___ Provided records ___

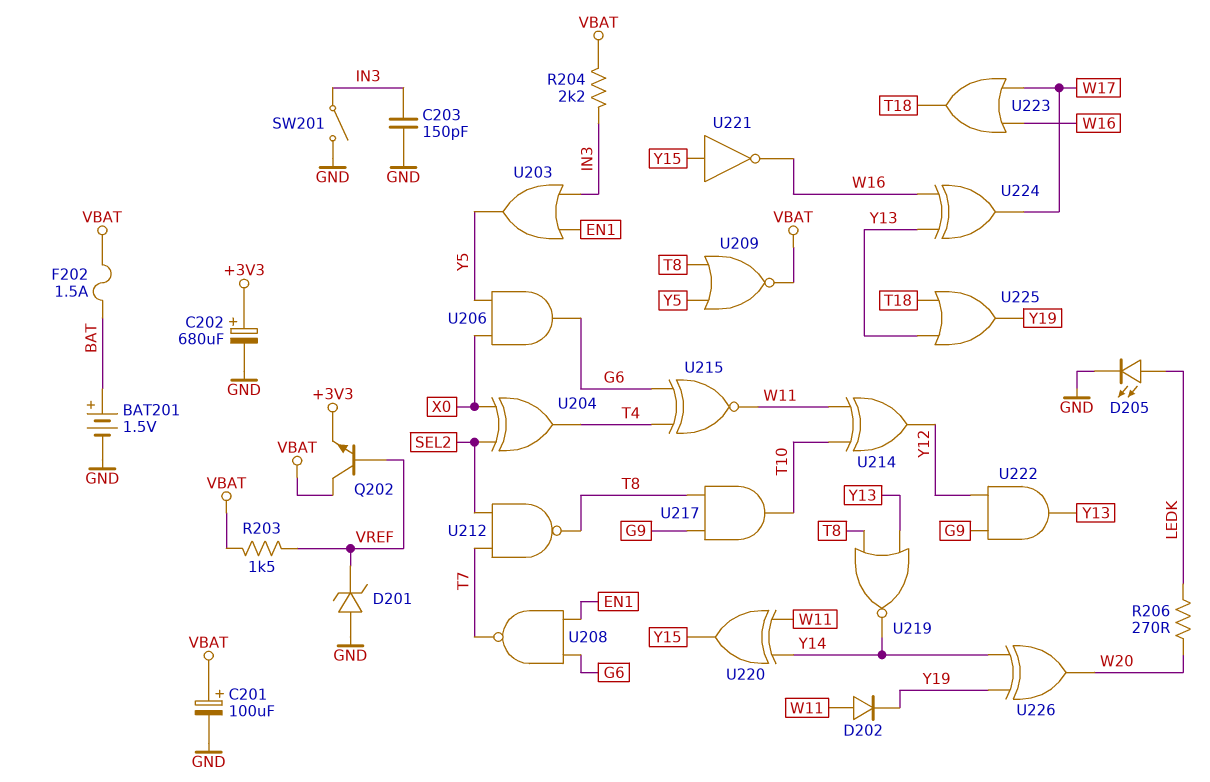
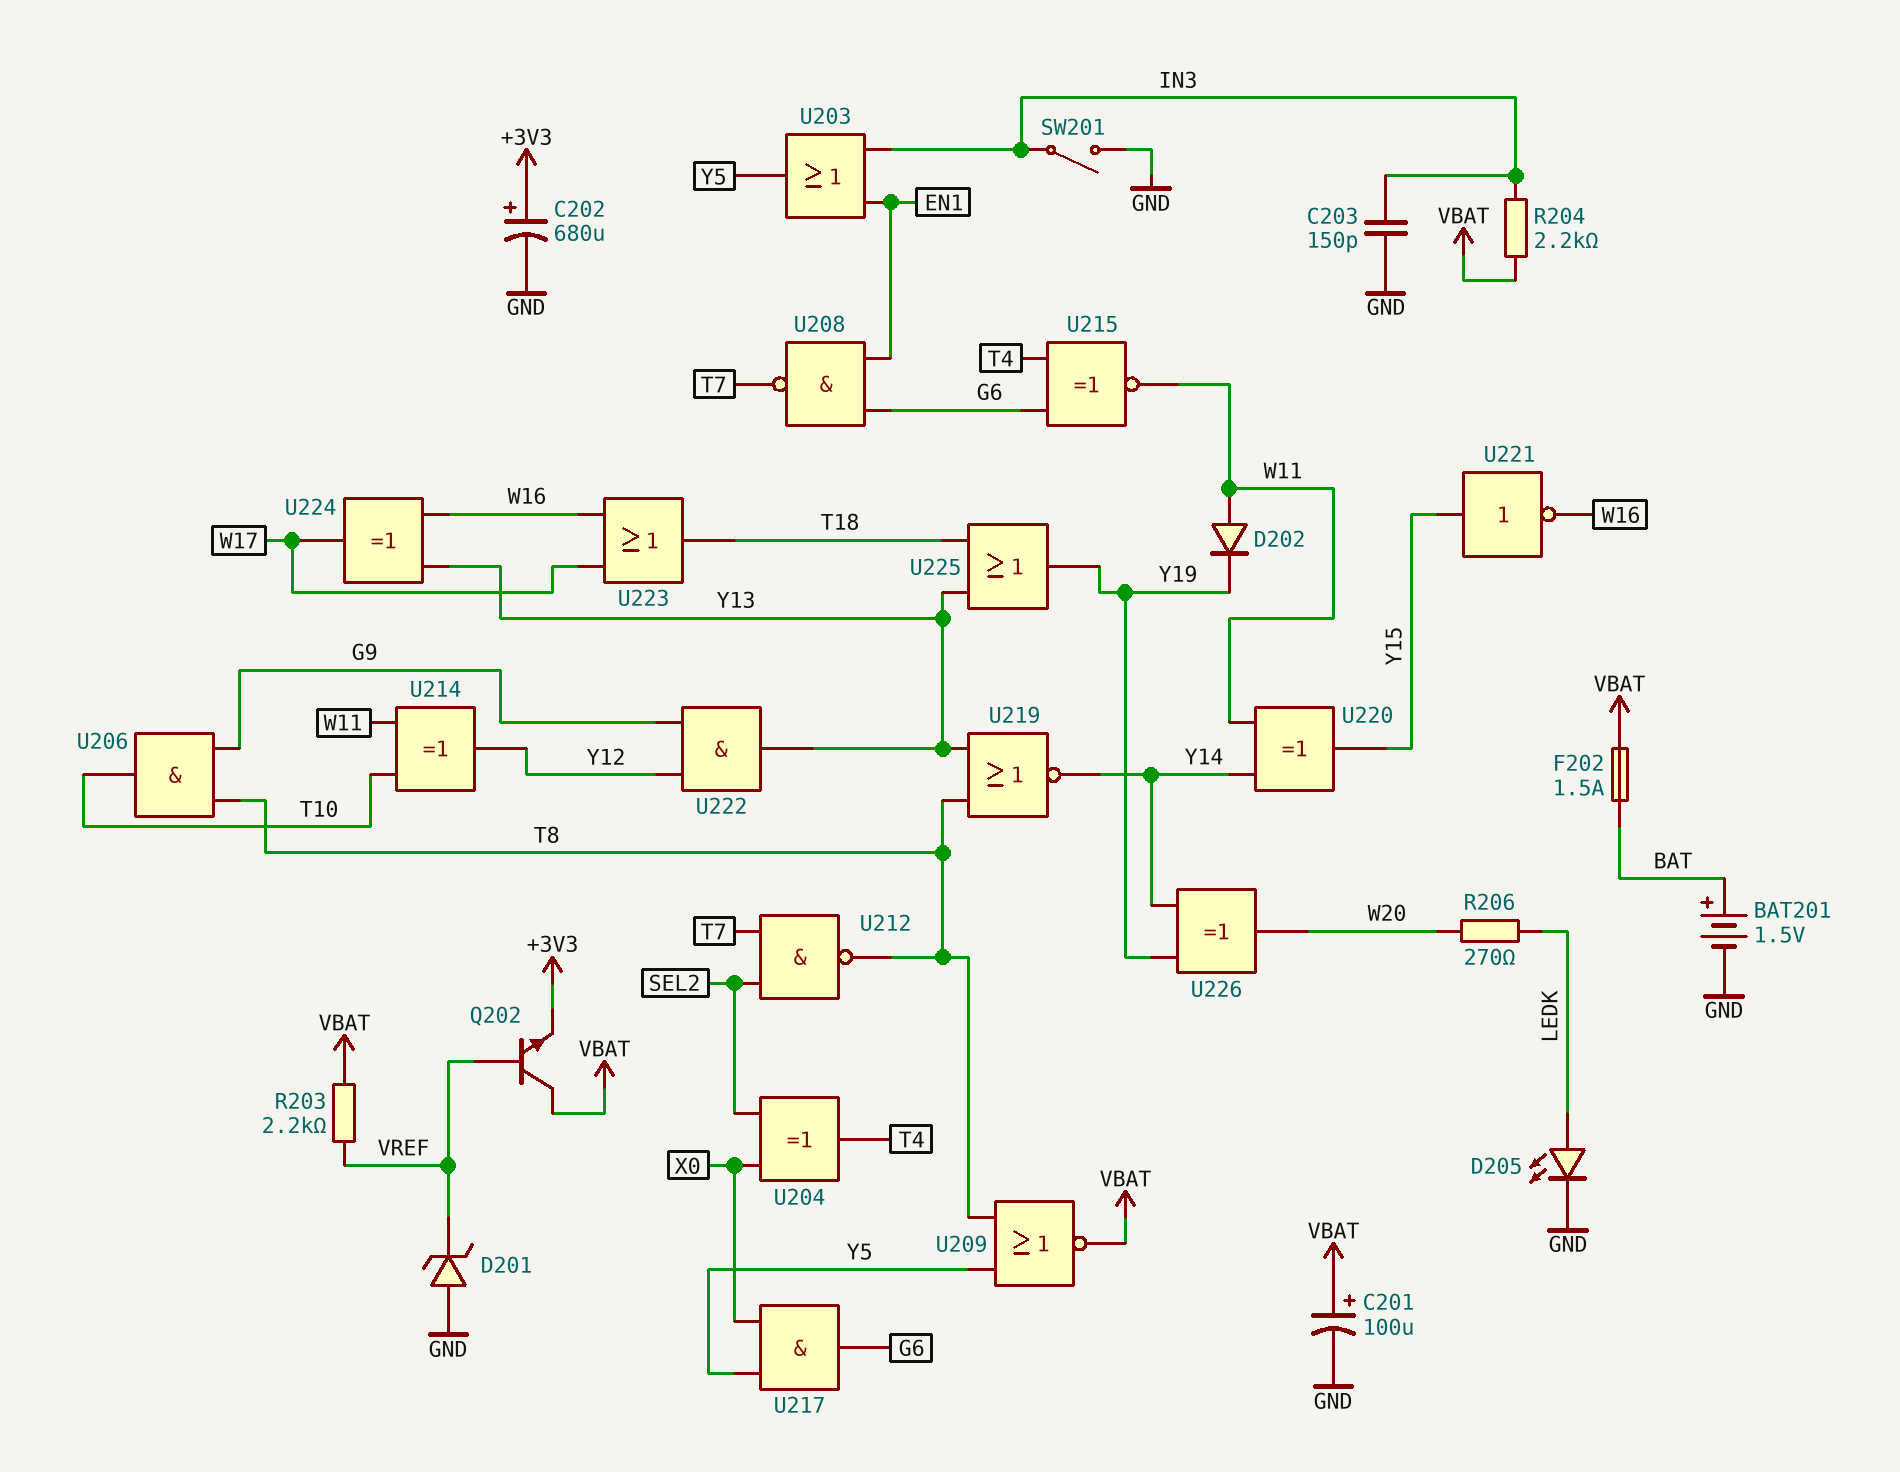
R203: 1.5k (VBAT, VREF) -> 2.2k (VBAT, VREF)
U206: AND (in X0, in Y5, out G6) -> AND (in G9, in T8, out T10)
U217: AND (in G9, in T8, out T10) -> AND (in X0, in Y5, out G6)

___
___ Provided records ___

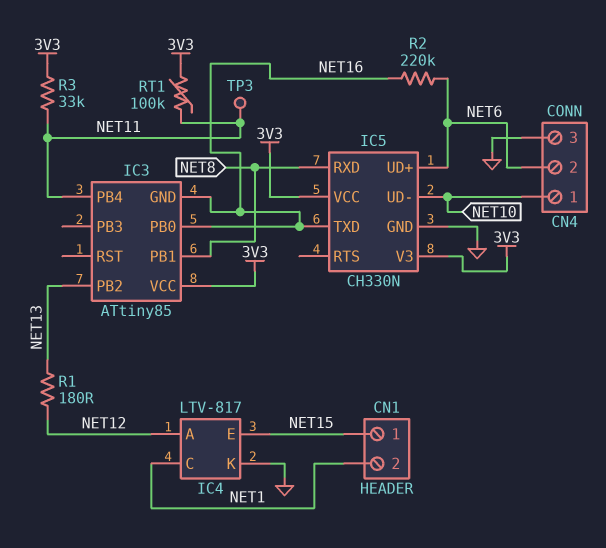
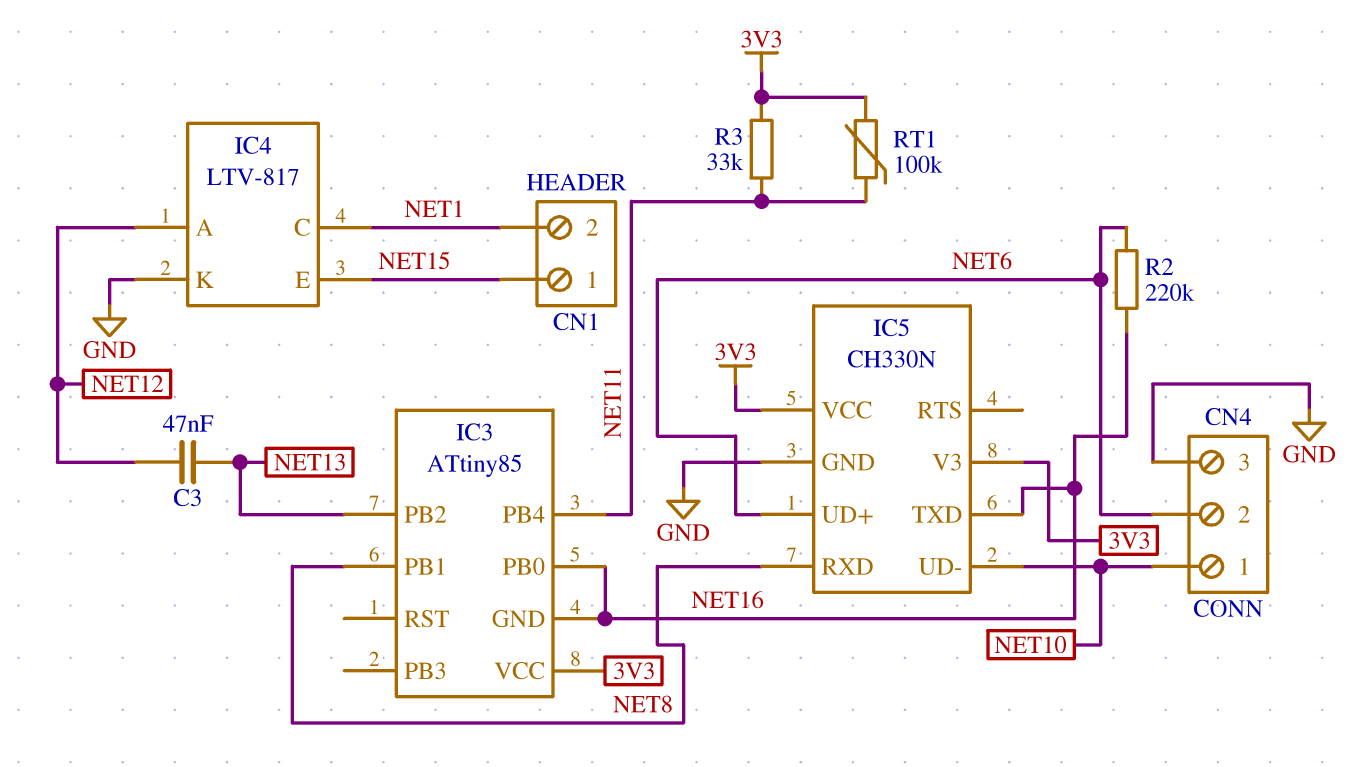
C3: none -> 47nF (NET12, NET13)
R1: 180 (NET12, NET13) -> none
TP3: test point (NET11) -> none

___
___ Provided records ___

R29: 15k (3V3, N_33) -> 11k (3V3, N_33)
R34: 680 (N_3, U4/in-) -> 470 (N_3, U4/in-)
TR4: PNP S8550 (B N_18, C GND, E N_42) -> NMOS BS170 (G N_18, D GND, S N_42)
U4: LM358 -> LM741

___

Exercise>
Print exactly the lines of the listing above starting at the line containing "TR4: PNP S8550" and ending at the line containing "U4: LM358 -> LM741", both included.

Response to the task>
TR4: PNP S8550 (B N_18, C GND, E N_42) -> NMOS BS170 (G N_18, D GND, S N_42)
U4: LM358 -> LM741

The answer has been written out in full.